■ Work instructions
The records that follow are to be given again exactly. Do not carry over any image.

***** Information supplied

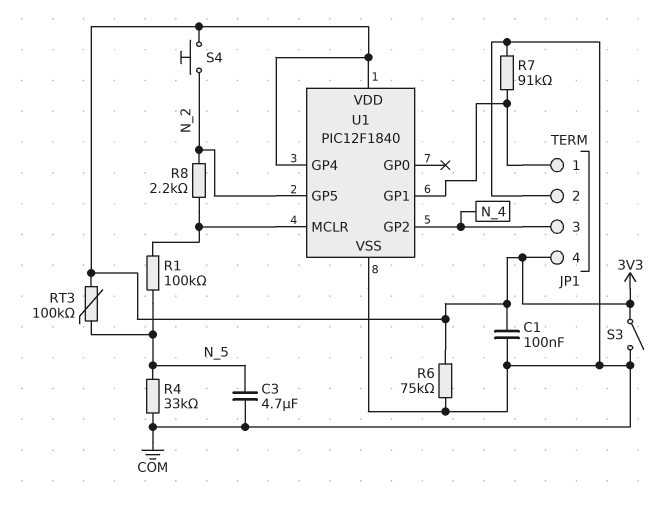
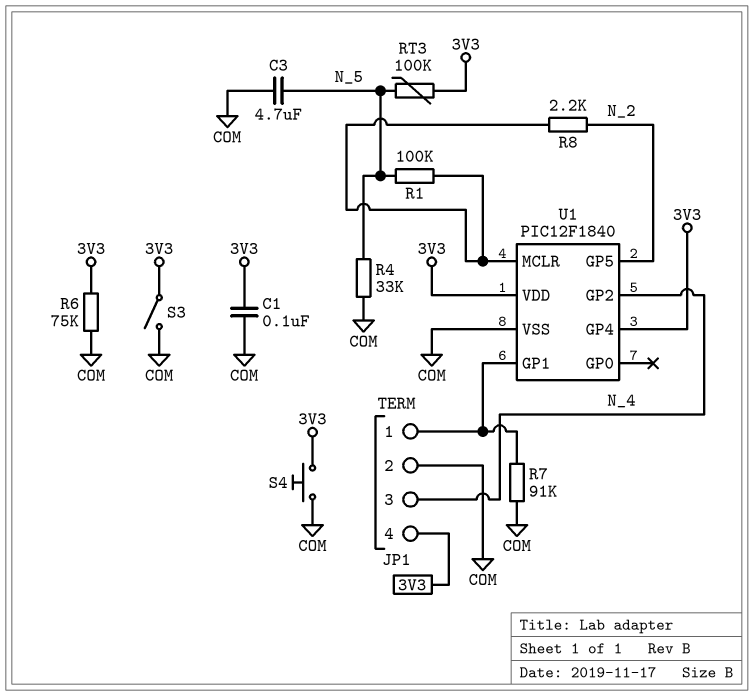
S4: button (3V3, N_2) -> button (3V3, COM)

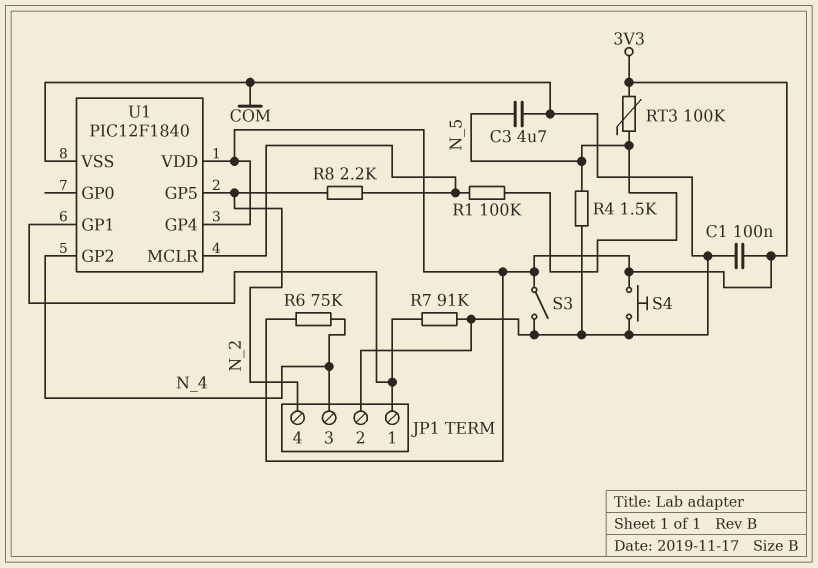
JP1 pin 4: 3V3 -> N_2
R4: 33k (COM, N_5) -> 1.5k (COM, N_5)
R6: 75k (3V3, COM) -> 75k (3V3, N_4)

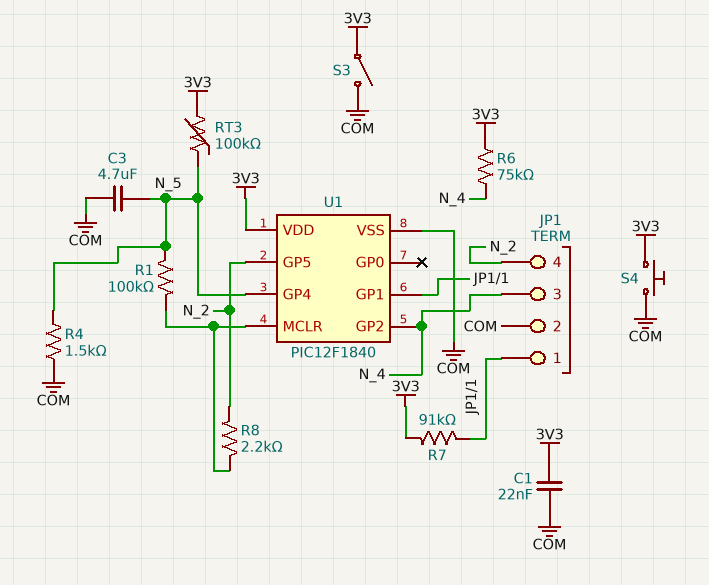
C1: 100nF (3V3, COM) -> 22nF (3V3, COM)
R7: 91k (COM, JP1/1) -> 91k (3V3, JP1/1)
U1 pin GP4: 3V3 -> N_5

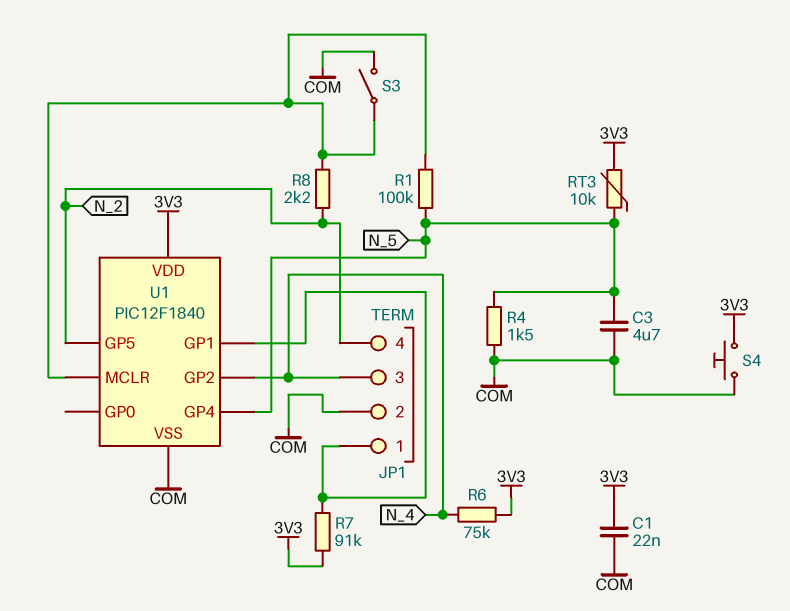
RT3: 100k (3V3, N_5) -> 10k (3V3, N_5)
S3: switch (3V3, COM) -> switch (COM, U1/MCLR)

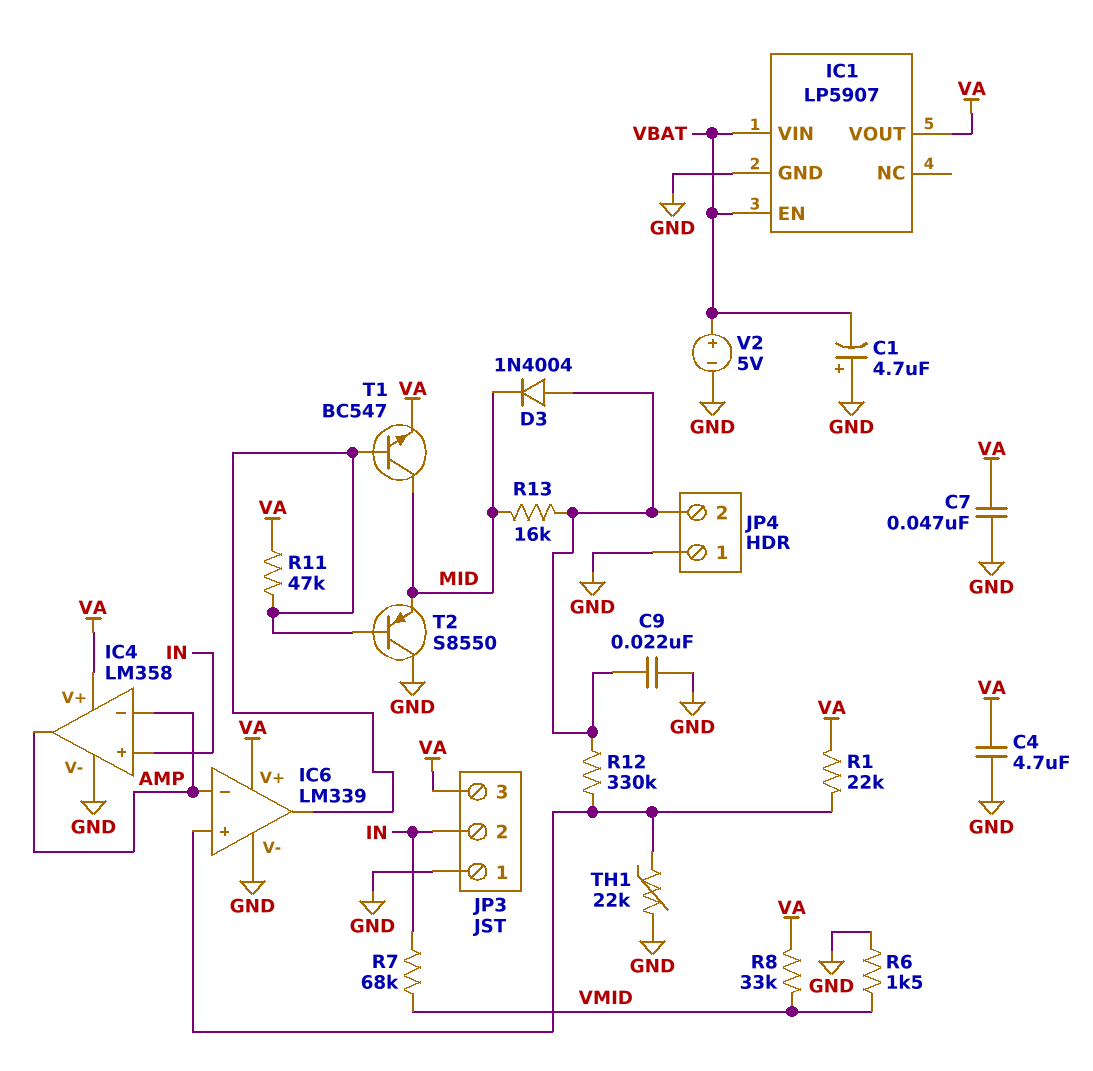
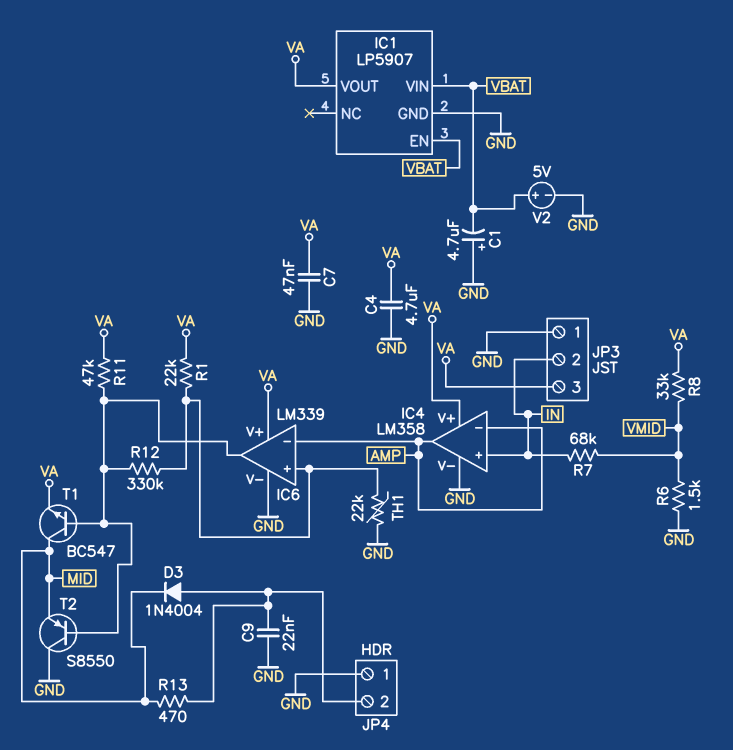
R12: 330k (IC6/in+, JP4/2) -> 330k (IC6/in+, IC6/out)
R13: 16k (JP4/2, MID) -> 470 (JP4/2, MID)

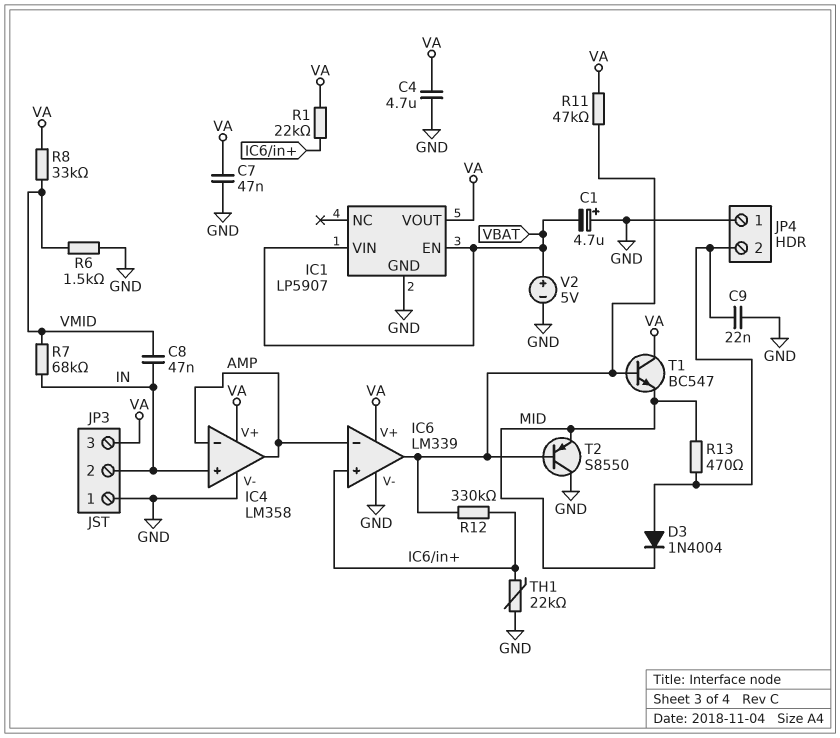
C8: none -> 47nF (IN, VMID)
T1: NPN BC547 (B IC6/out, C MID, E VA) -> NPN BC547 (B IC6/out, C VA, E MID)

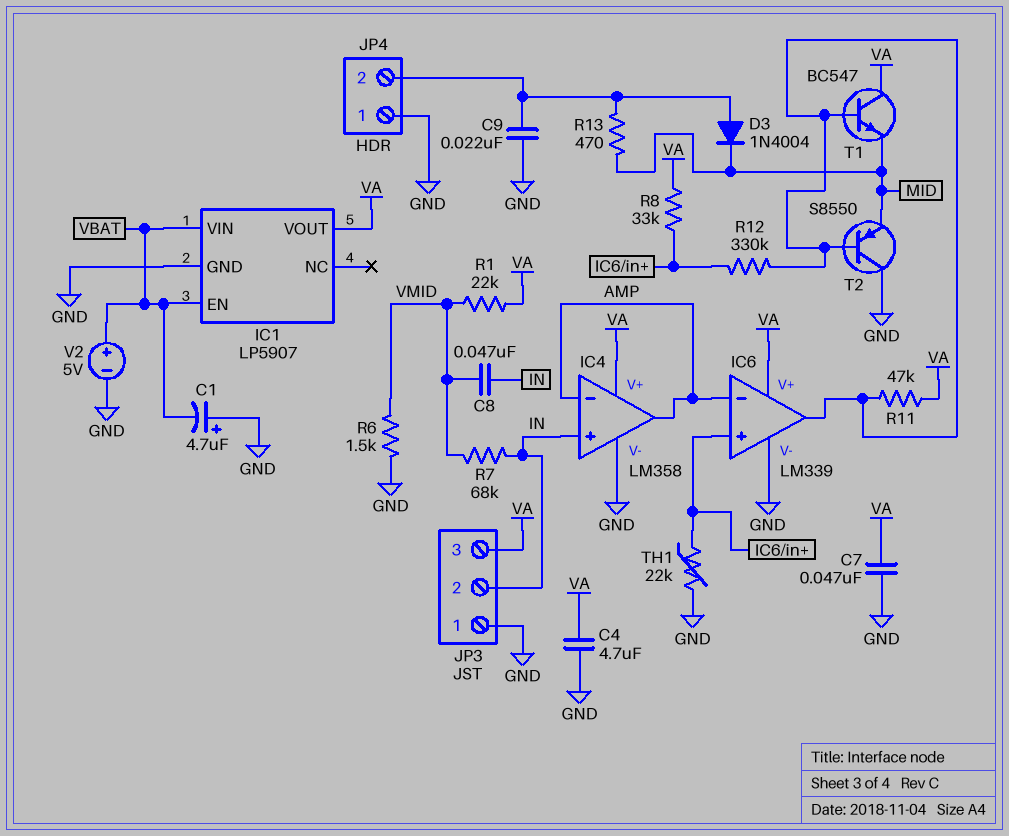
R1: 22k (IC6/in+, VA) -> 22k (VA, VMID)
R8: 33k (VA, VMID) -> 33k (IC6/in+, VA)

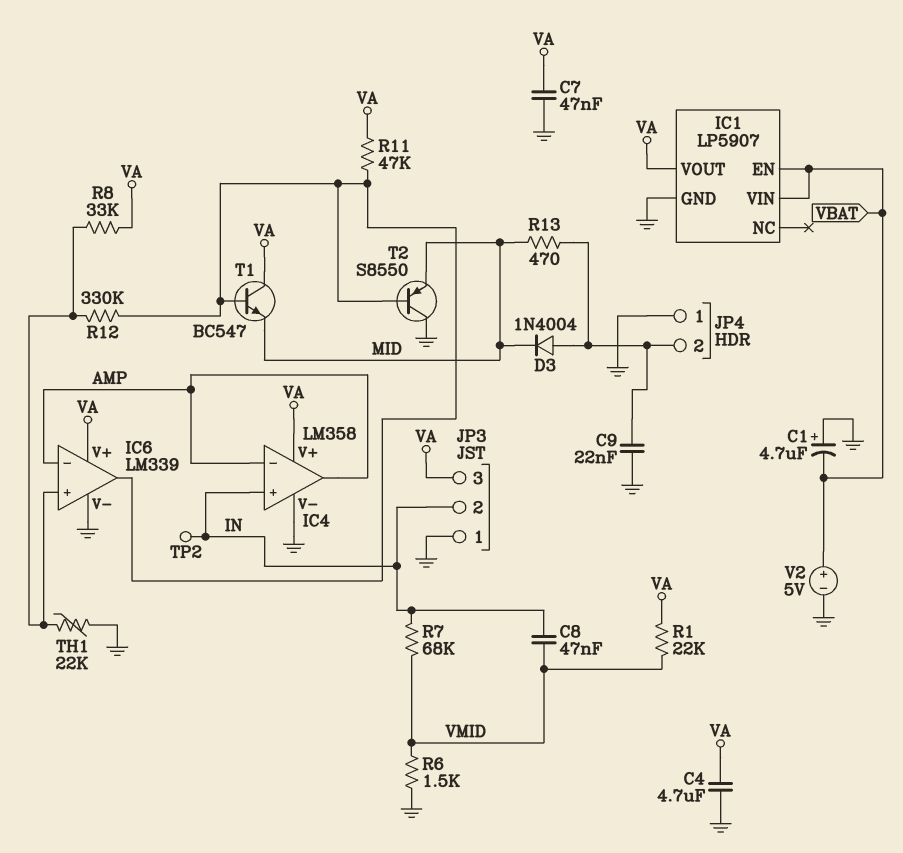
TP2: none -> test point (IN)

**********

■ Solution to this task
S4: button (3V3, N_2) -> button (3V3, COM)

JP1 pin 4: 3V3 -> N_2
R4: 33k (COM, N_5) -> 1.5k (COM, N_5)
R6: 75k (3V3, COM) -> 75k (3V3, N_4)

C1: 100nF (3V3, COM) -> 22nF (3V3, COM)
R7: 91k (COM, JP1/1) -> 91k (3V3, JP1/1)
U1 pin GP4: 3V3 -> N_5

RT3: 100k (3V3, N_5) -> 10k (3V3, N_5)
S3: switch (3V3, COM) -> switch (COM, U1/MCLR)

R12: 330k (IC6/in+, JP4/2) -> 330k (IC6/in+, IC6/out)
R13: 16k (JP4/2, MID) -> 470 (JP4/2, MID)

C8: none -> 47nF (IN, VMID)
T1: NPN BC547 (B IC6/out, C MID, E VA) -> NPN BC547 (B IC6/out, C VA, E MID)

R1: 22k (IC6/in+, VA) -> 22k (VA, VMID)
R8: 33k (VA, VMID) -> 33k (IC6/in+, VA)

TP2: none -> test point (IN)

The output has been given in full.